Records from a data collection
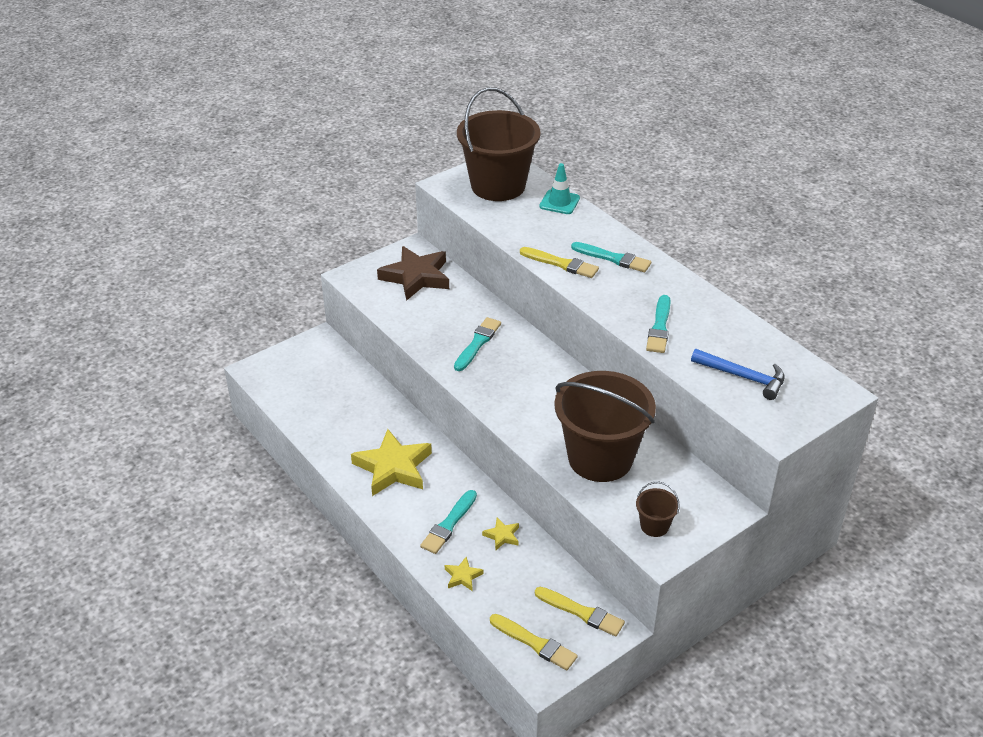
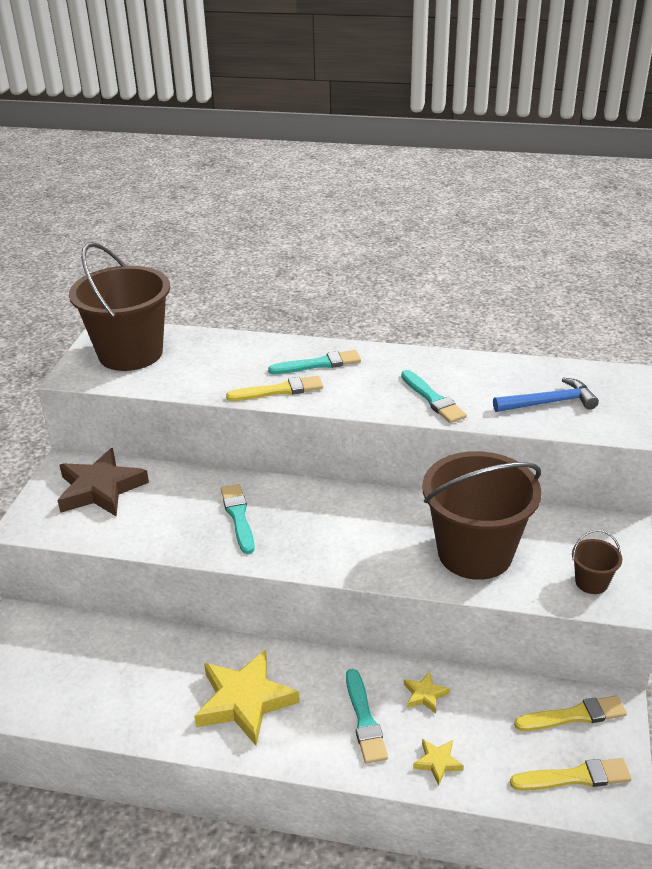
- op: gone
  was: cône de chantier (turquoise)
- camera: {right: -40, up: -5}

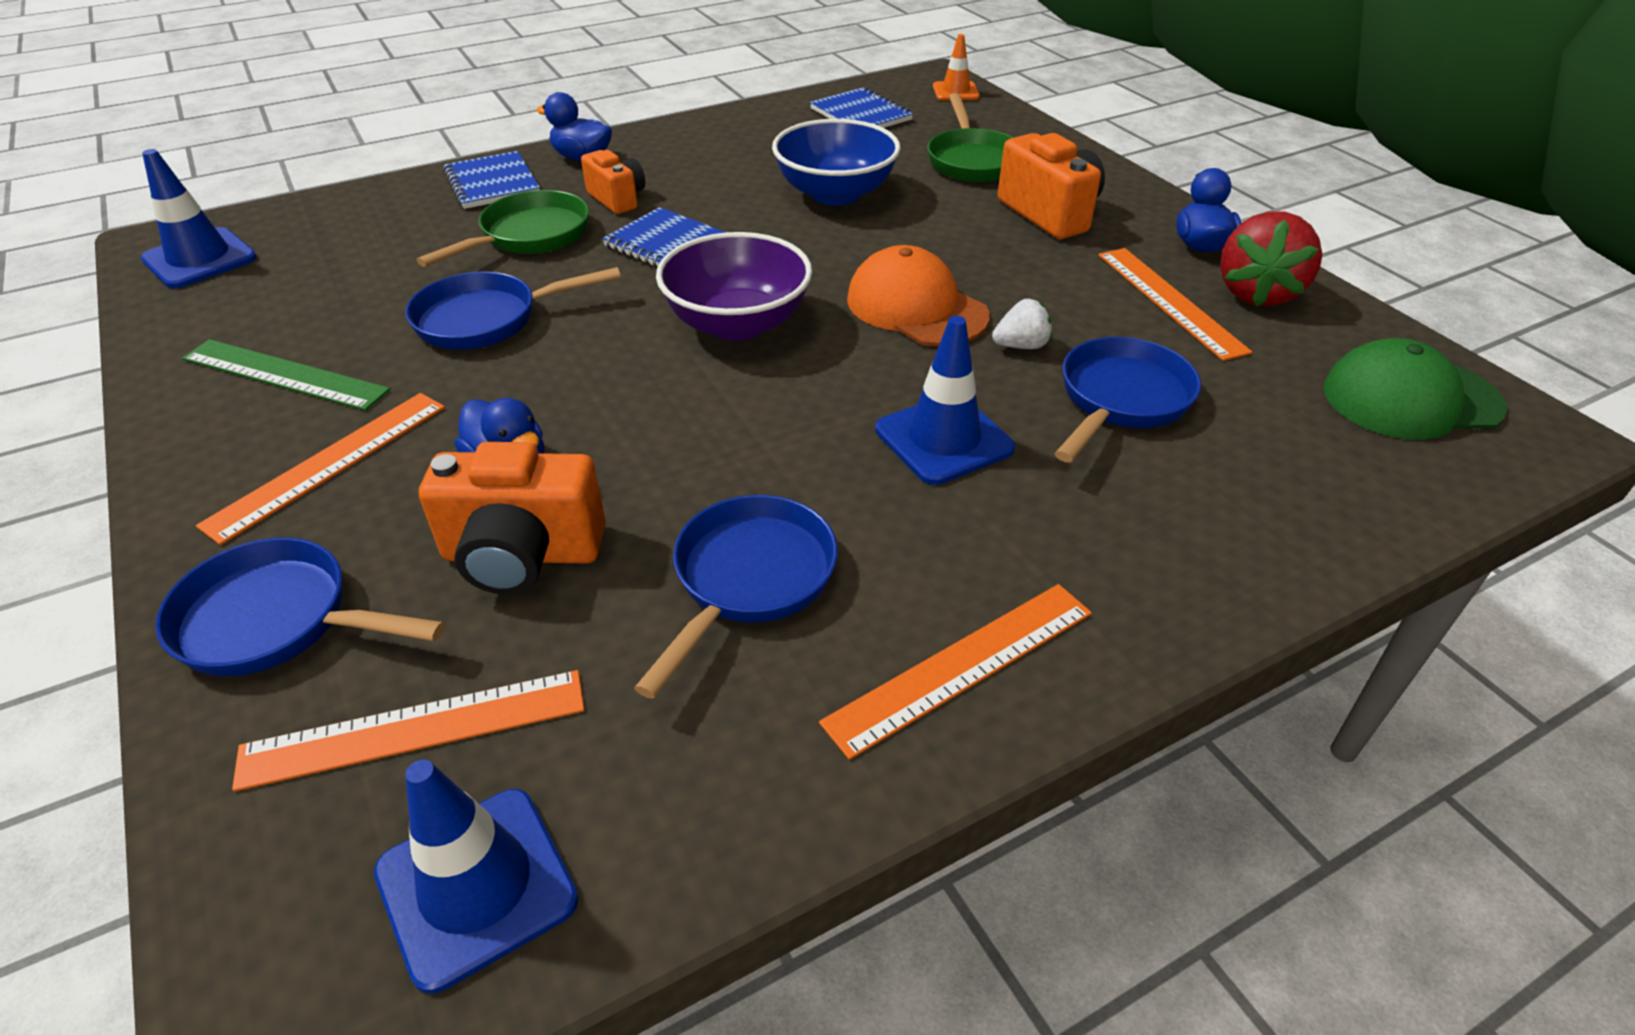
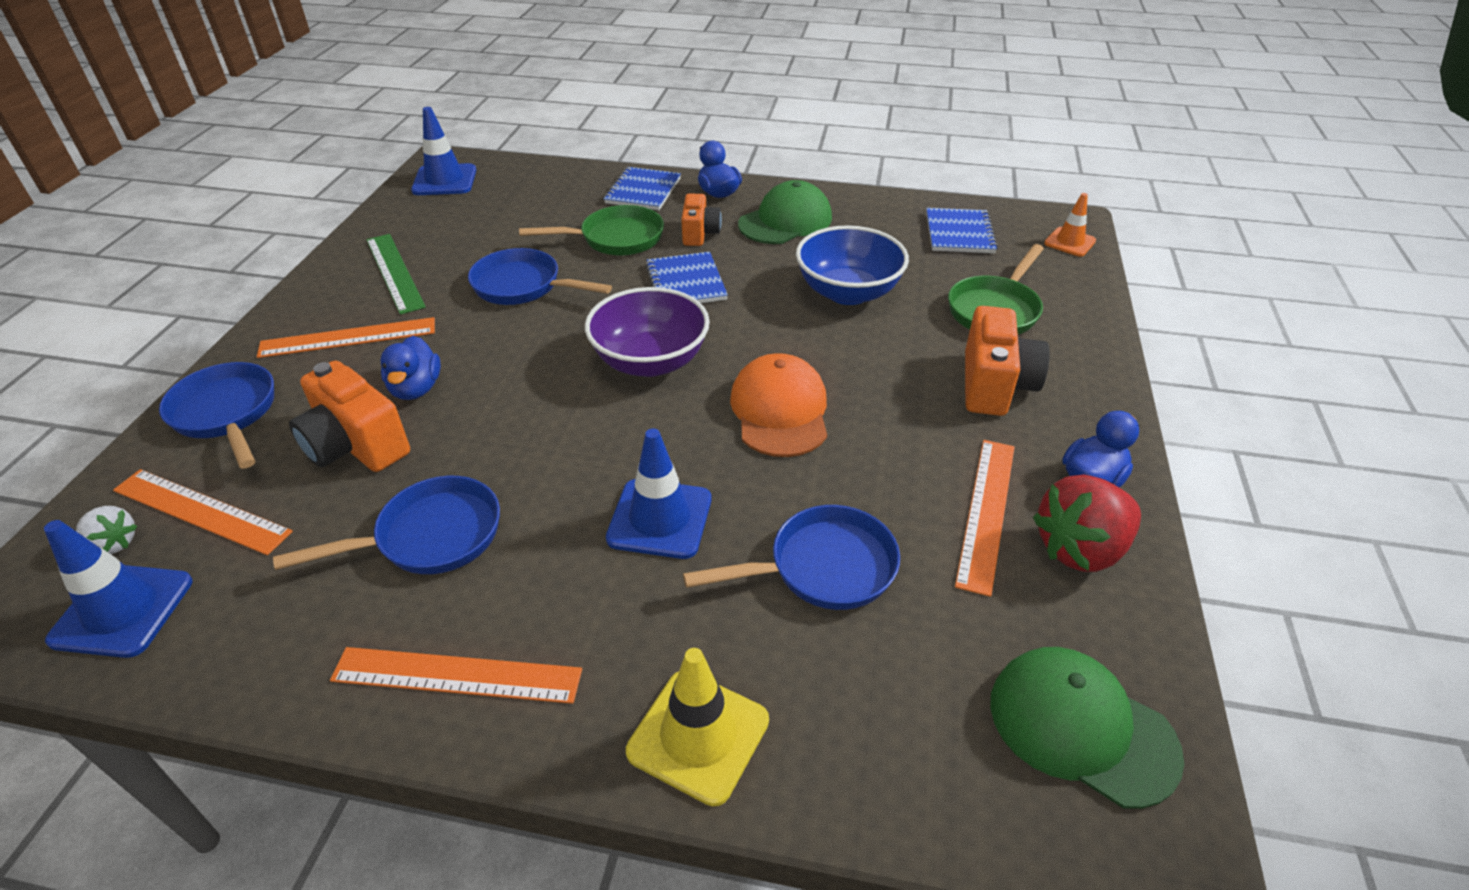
- op: shifted
  was: fraise (blanc)
- op: new
  now: cône de chantier (jaune)
- op: new
  now: casquette (vert) (no. 1 from left)
- camera: {right: 40, up: 0}

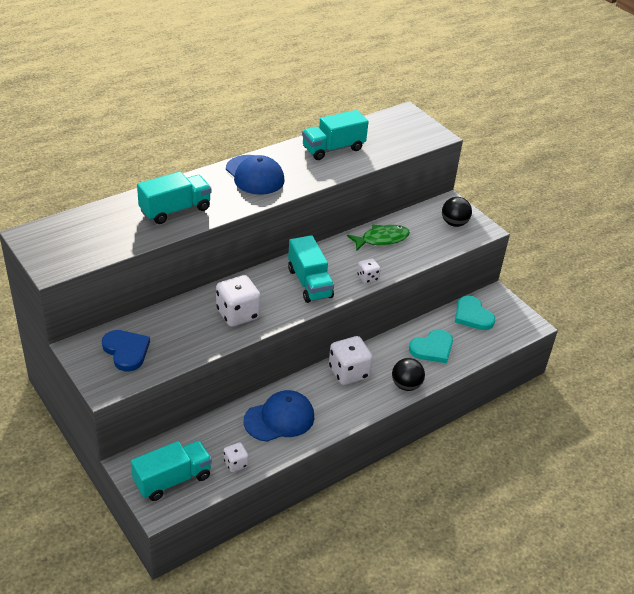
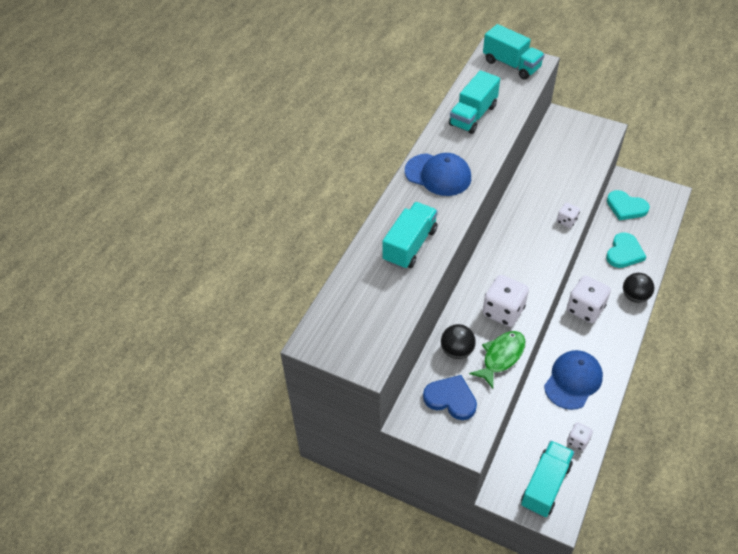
- op: shifted
  was: balle (noir) (no. 2 from left in the first image)
  now: balle (noir) (no. 1 from left)
- op: shifted
  was: poisson (vert)
- op: shifted
  was: camion (turquoise) (no. 3 from left)
- camera: {right: -25, up: 10}

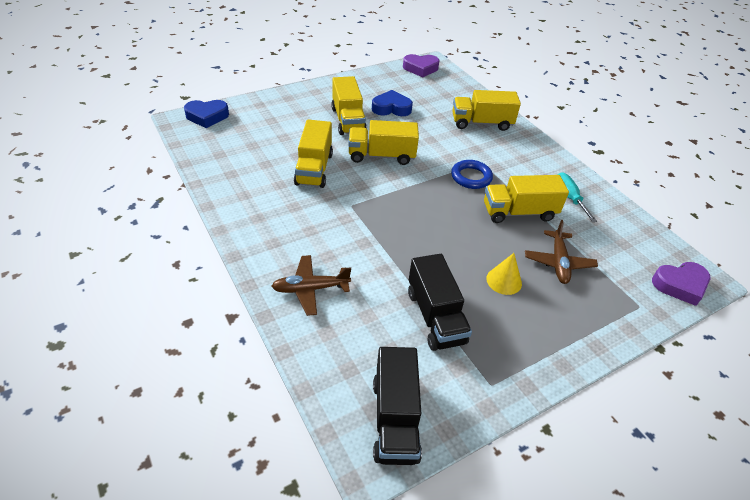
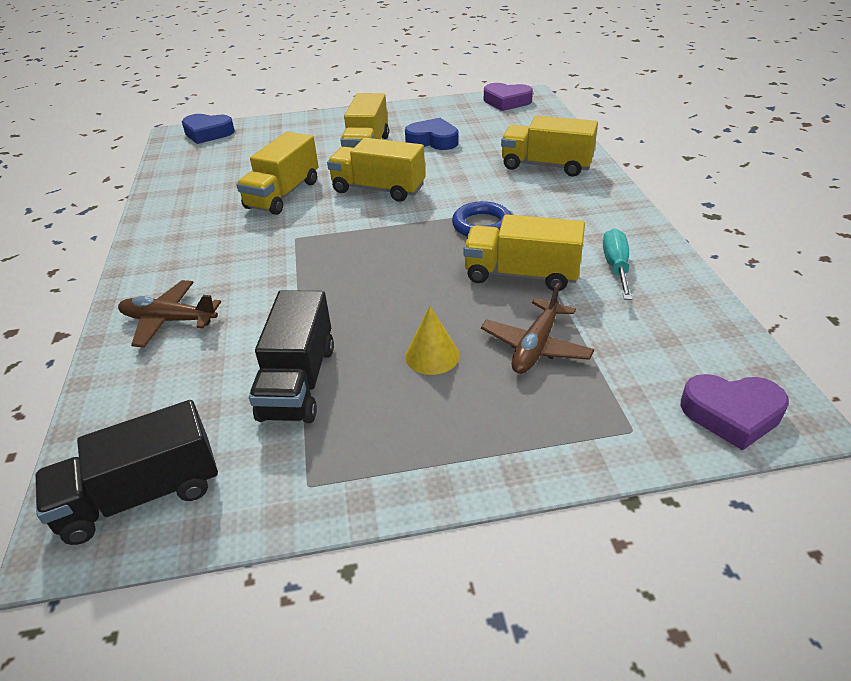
- op: rotated
  was: camion (noir) (no. 1 from left)
  clockwise: 45
- camera: {right: 25, up: -5}

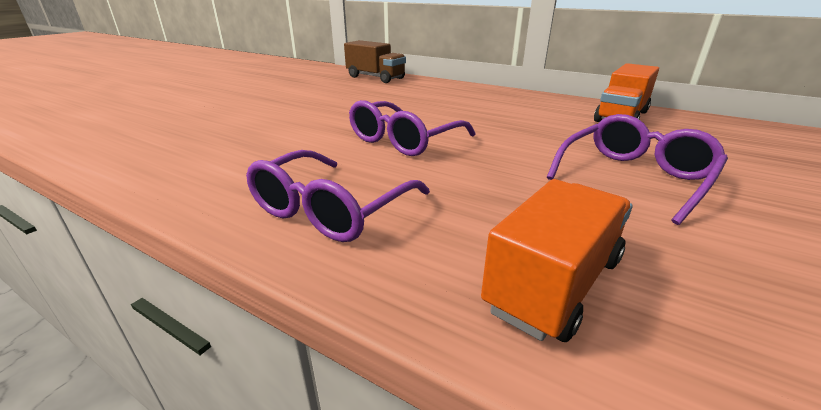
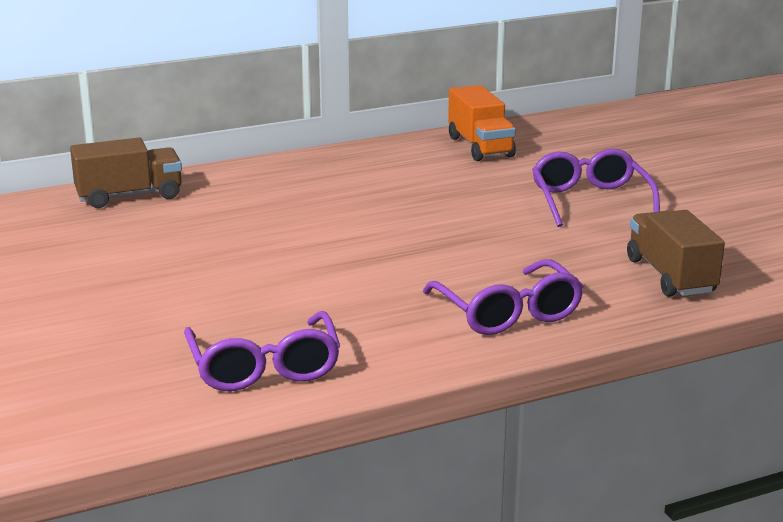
- op: shifted
  was: lunettes (violet) (no. 2 from left in the first image)
  now: lunettes (violet) (no. 1 from left)
- op: repainted
  was: camion (orange) (no. 1 from left)
  now: camion (marron) (no. 2 from left)
- camera: {right: -55, up: -5}

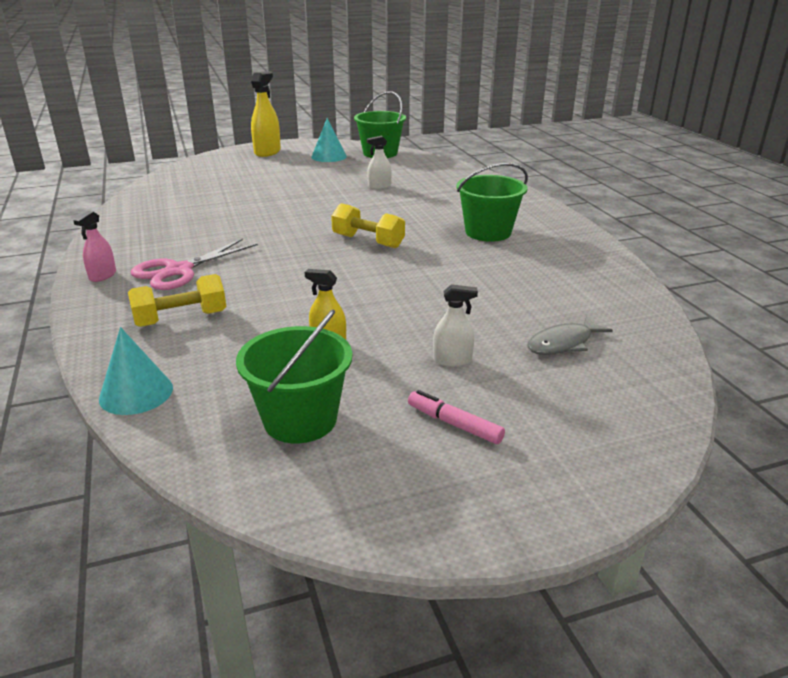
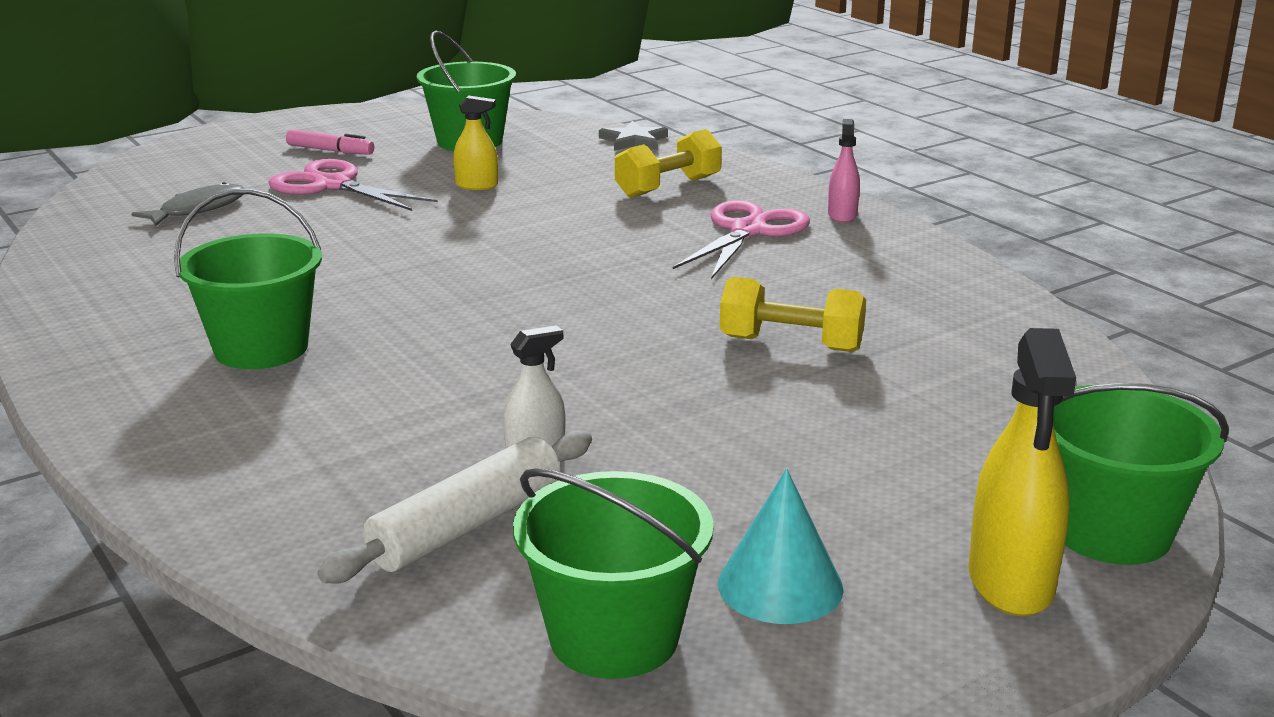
- op: swapped
  was: vaporisateur (blanc) (no. 2 from left)
  now: ciseaux (rose) (no. 1 from left)
- op: new
  now: rouleau à pâtisserie (blanc)
- op: swapped
  was: cône (turquoise) (no. 1 from left)
  now: étoile (gris)
- op: shifted
  was: haltère (jaune) (no. 2 from left)
- op: new
  now: seau (vert) (no. 4 from left)
- camera: {right: 165, up: -5}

TASK TO CARRY OUT: Each line from the one holding "clockwise: 45" through the last line of the records above must be duplicated exactly, and pictures must not be.

SOLUTION FOR THIS EXERCISE:
  clockwise: 45
- camera: {right: 25, up: -5}

- op: shifted
  was: lunettes (violet) (no. 2 from left in the first image)
  now: lunettes (violet) (no. 1 from left)
- op: repainted
  was: camion (orange) (no. 1 from left)
  now: camion (marron) (no. 2 from left)
- camera: {right: -55, up: -5}

- op: swapped
  was: vaporisateur (blanc) (no. 2 from left)
  now: ciseaux (rose) (no. 1 from left)
- op: new
  now: rouleau à pâtisserie (blanc)
- op: swapped
  was: cône (turquoise) (no. 1 from left)
  now: étoile (gris)
- op: shifted
  was: haltère (jaune) (no. 2 from left)
- op: new
  now: seau (vert) (no. 4 from left)
- camera: {right: 165, up: -5}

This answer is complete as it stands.